» **EXERCISE**
An exact copy of every record, with no pictures, please.

» **SOURCE RECORDS**
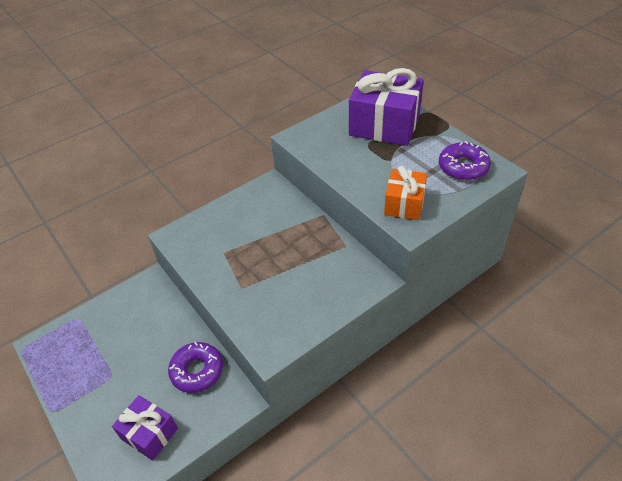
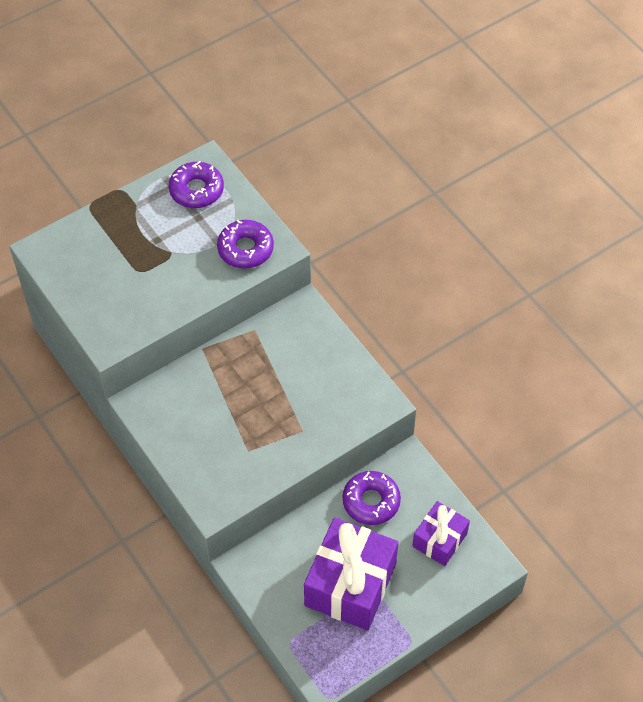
camera: 90 degrees left, 10 degrees up
(384, 125) = (106, 251): purple gift -> purple gift (350, 585)
(404, 204) = (245, 249): orange gift -> purple donut

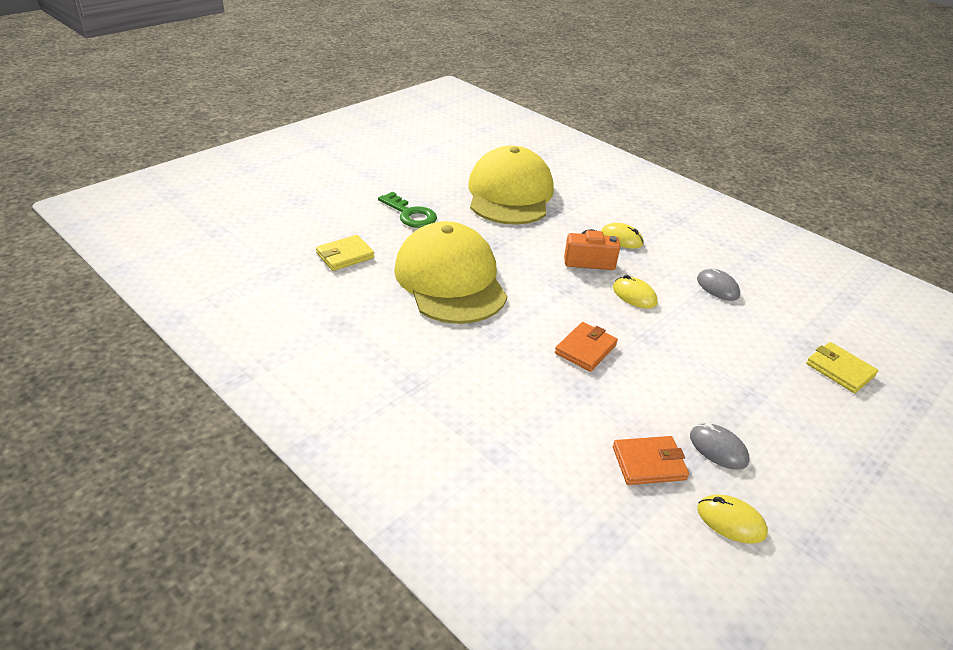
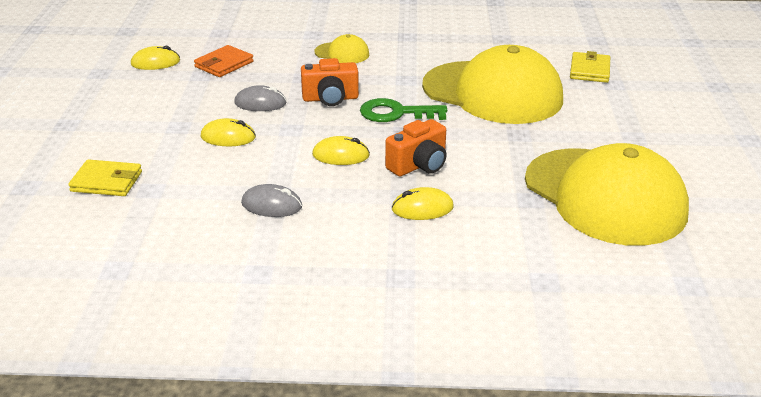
camera: 140 degrees right, 5 degrees down
(410, 214) = (627, 122): green key -> green key (396, 113)
(507, 400) = (342, 53): none -> yellow cap
(585, 349) = (330, 99): orange wallet -> orange camera
(711, 359) = (228, 137): none -> yellow mouse
(718, 449) = (184, 88): grey mouse -> grey mouse (260, 103)

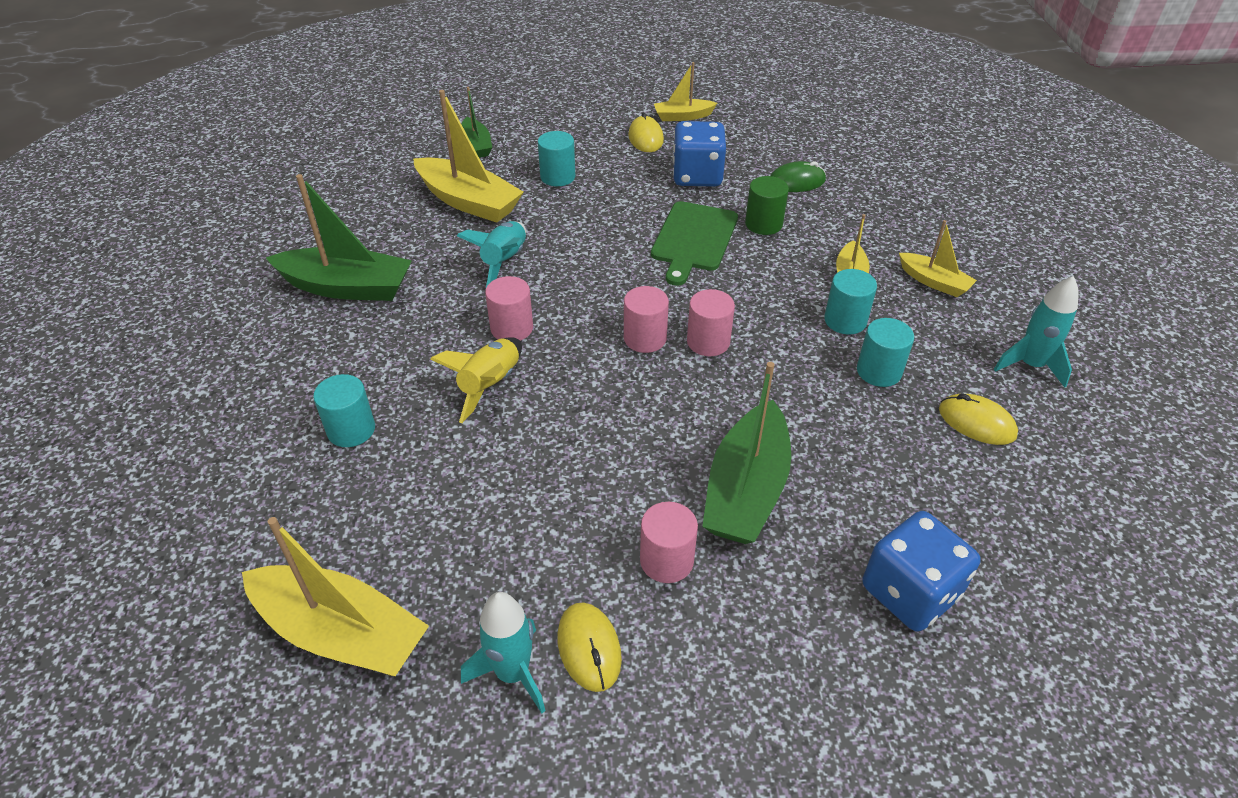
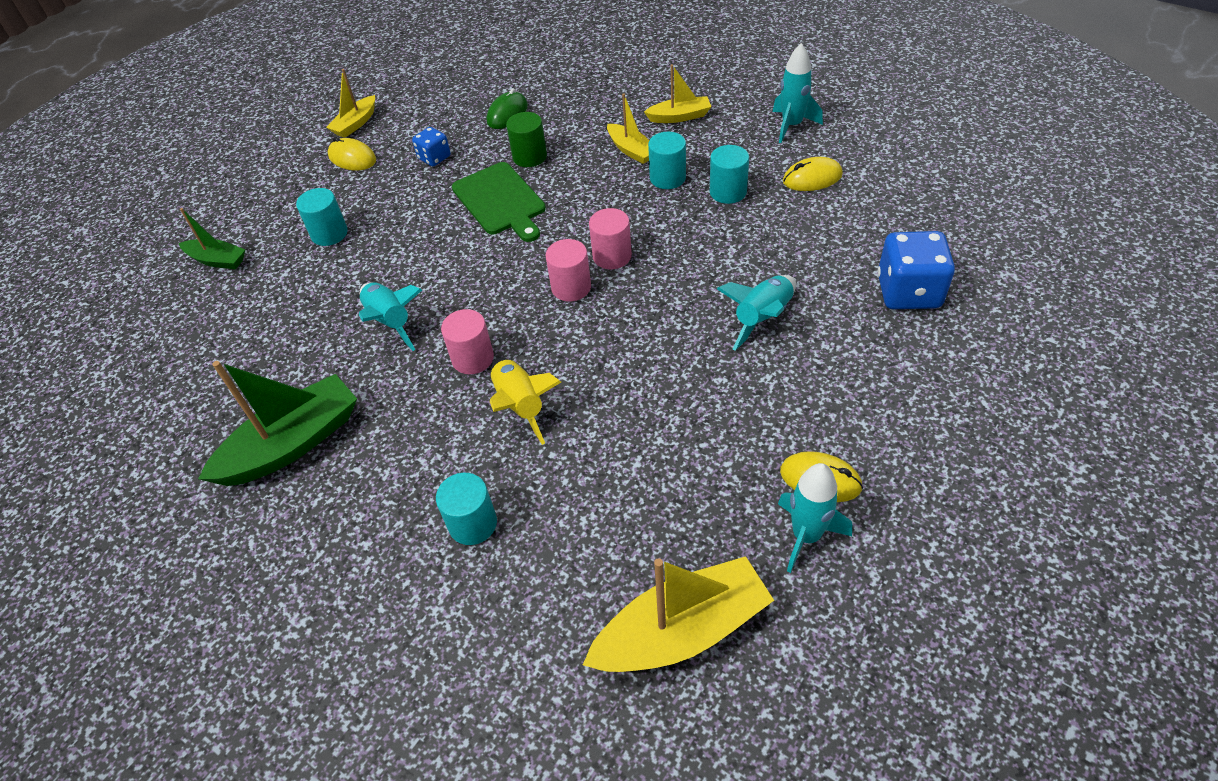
camera: 45 degrees left, 5 degrees up
(468, 201) = (286, 305): yellow boat -> none
(666, 560) = (784, 395): pink cylinder -> none
(697, 176) = (434, 158): blue dice -> blue dice, size x0.56
(746, 489) = (762, 318): green boat -> turquoise rocket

» **WORKED SOLUTION**
camera: 90 degrees left, 10 degrees up
(384, 125) = (106, 251): purple gift -> purple gift (350, 585)
(404, 204) = (245, 249): orange gift -> purple donut

camera: 140 degrees right, 5 degrees down
(410, 214) = (627, 122): green key -> green key (396, 113)
(507, 400) = (342, 53): none -> yellow cap
(585, 349) = (330, 99): orange wallet -> orange camera
(711, 359) = (228, 137): none -> yellow mouse
(718, 449) = (184, 88): grey mouse -> grey mouse (260, 103)

camera: 45 degrees left, 5 degrees up
(468, 201) = (286, 305): yellow boat -> none
(666, 560) = (784, 395): pink cylinder -> none
(697, 176) = (434, 158): blue dice -> blue dice, size x0.56
(746, 489) = (762, 318): green boat -> turquoise rocket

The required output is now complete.